→ Dataset content:
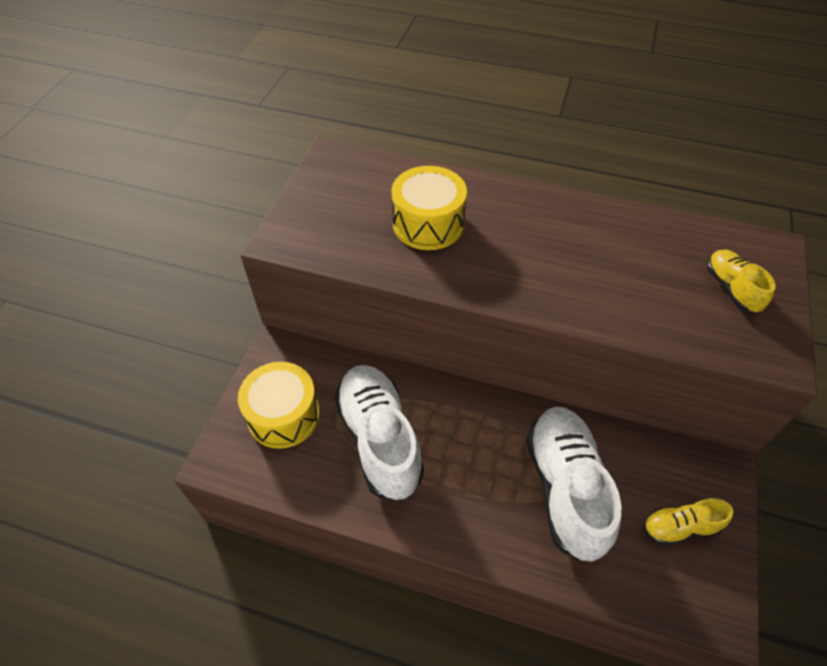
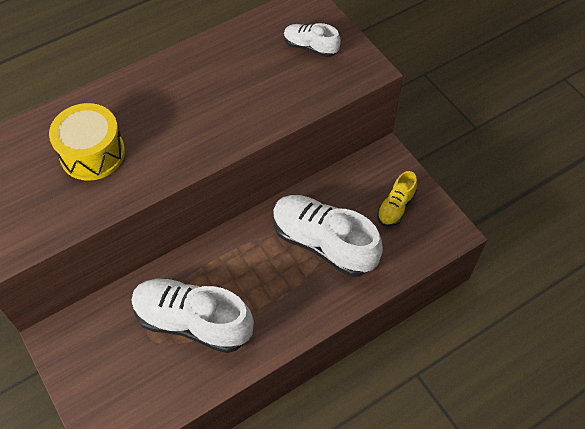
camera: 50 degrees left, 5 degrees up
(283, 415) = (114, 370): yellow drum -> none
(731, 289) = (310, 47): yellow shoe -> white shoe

* * *

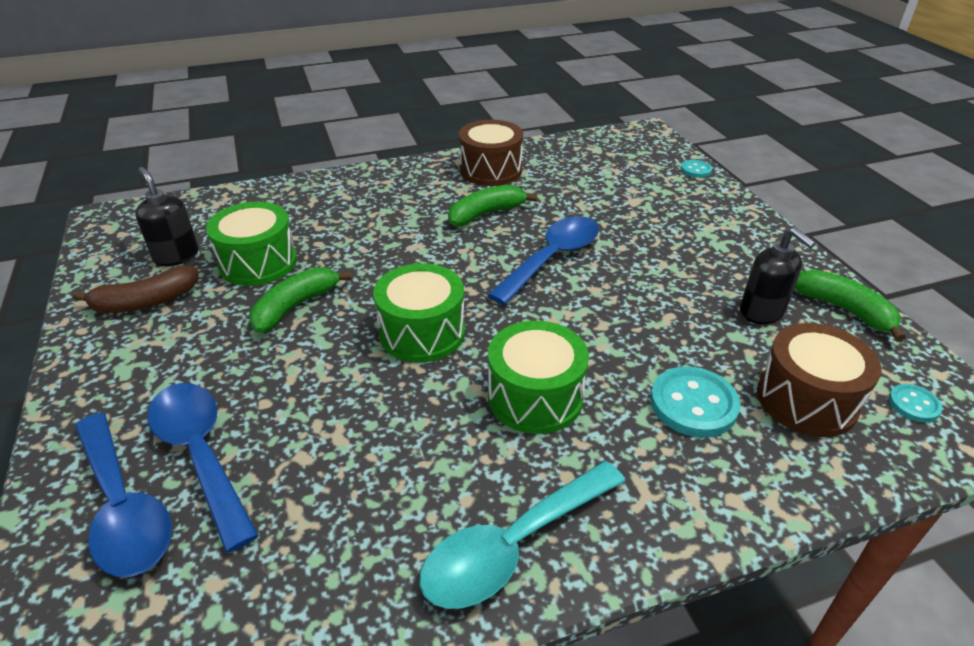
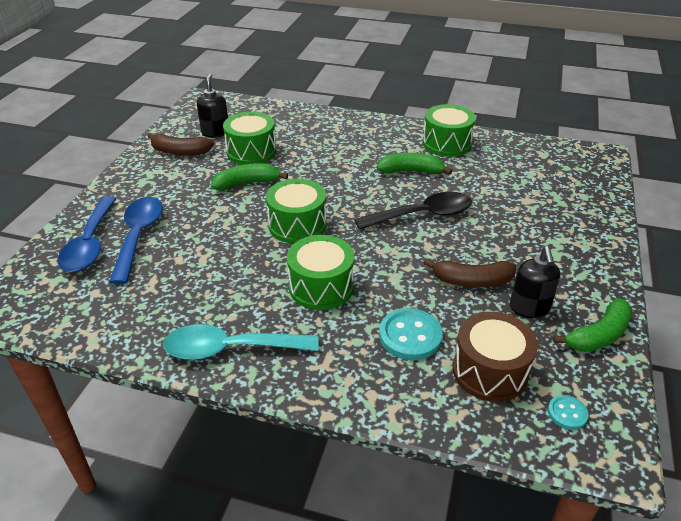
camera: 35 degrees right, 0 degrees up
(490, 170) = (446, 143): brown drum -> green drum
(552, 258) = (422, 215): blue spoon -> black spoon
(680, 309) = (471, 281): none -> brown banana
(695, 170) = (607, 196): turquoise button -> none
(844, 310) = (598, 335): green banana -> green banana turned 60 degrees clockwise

→ Your task: Please reproduce the lines from the line with "camera: 50 degrees left, 5 degrees up" to the line with "(731, 289) = (310, 47): yellow", both ends included, exactly as they appear above.

→ Your solution:
camera: 50 degrees left, 5 degrees up
(283, 415) = (114, 370): yellow drum -> none
(731, 289) = (310, 47): yellow shoe -> white shoe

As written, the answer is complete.